* **Work item**:
Please print nothing but the lines from the one containing "building: none -> [218,181,318,275]" to the final line below, exactly, and no pictures.
:::
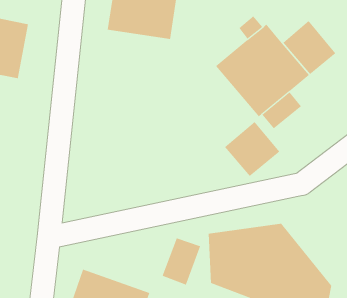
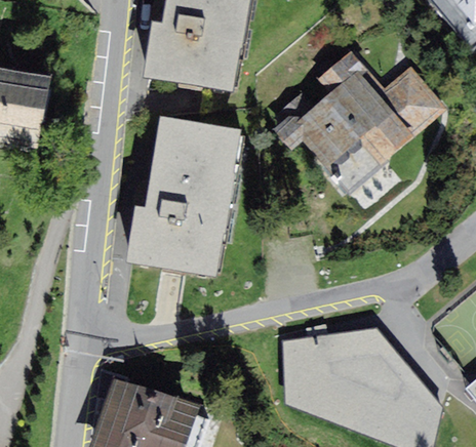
building: none -> [125,121,238,269]
building: [224,121,280,177] -> none
building: [162,237,201,285] -> none

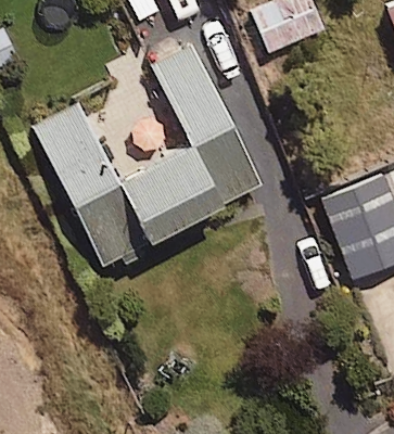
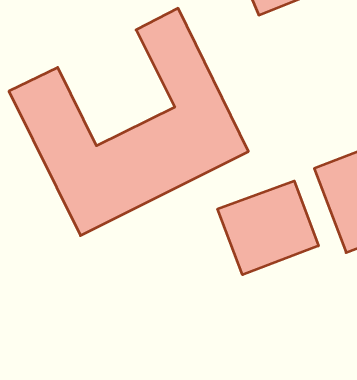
building: none -> [218,181,318,275]

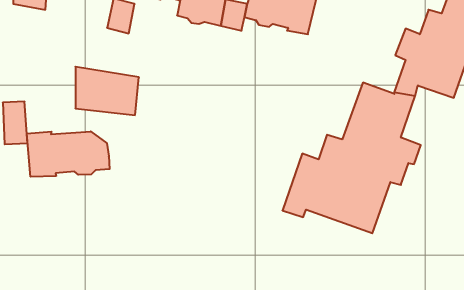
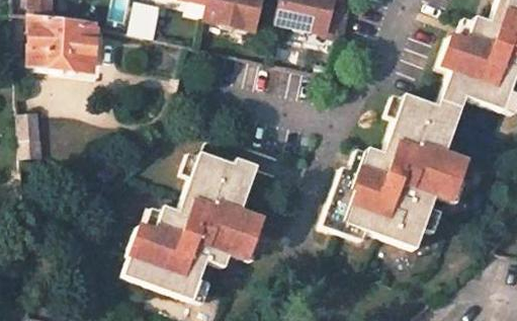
building: [75,67,139,115] -> [31,15,99,67]
building: [27,131,110,177] -> none
building: none -> [121,155,260,303]

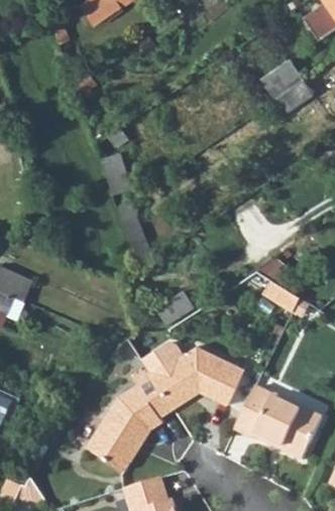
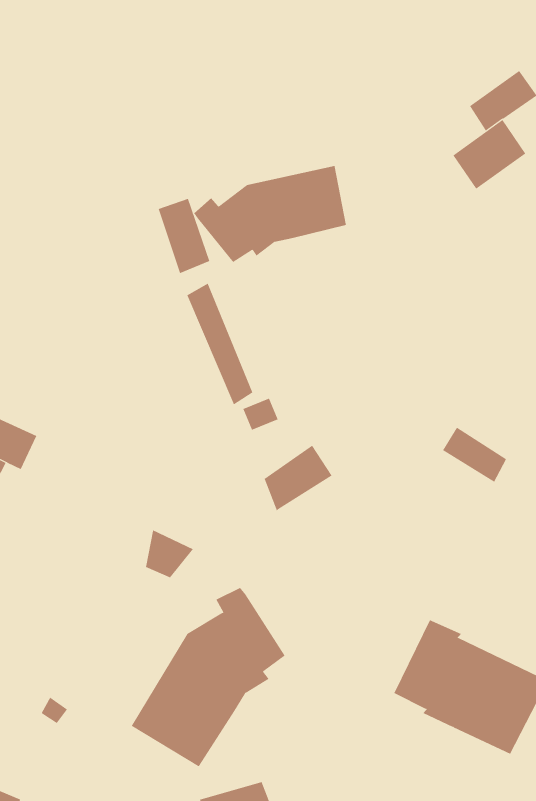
building: [262,60,304,100] -> [453,119,526,190]
building: none -> [194,165,346,263]
building: [150,346,242,407] -> none

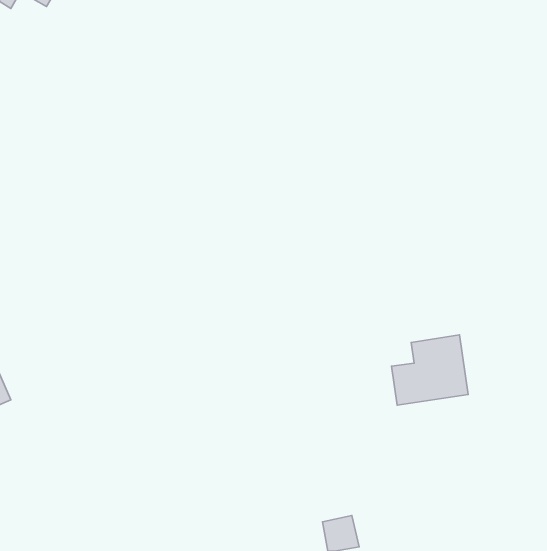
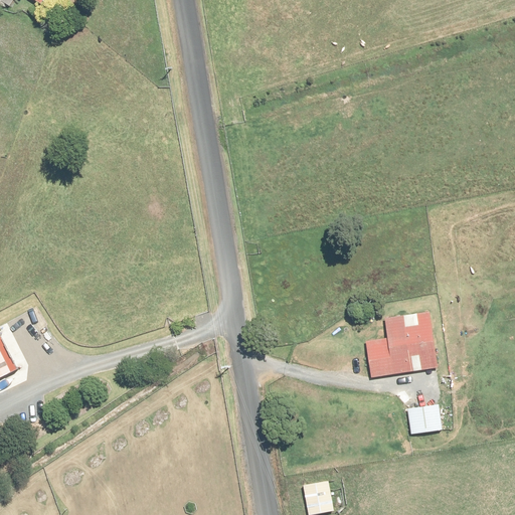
building: none -> [404,403,442,435]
:::
* **Answer section**:
building: none -> [218,181,318,275]

building: [75,67,139,115] -> [31,15,99,67]
building: [27,131,110,177] -> none
building: none -> [121,155,260,303]

building: [262,60,304,100] -> [453,119,526,190]
building: none -> [194,165,346,263]
building: [150,346,242,407] -> none

building: none -> [404,403,442,435]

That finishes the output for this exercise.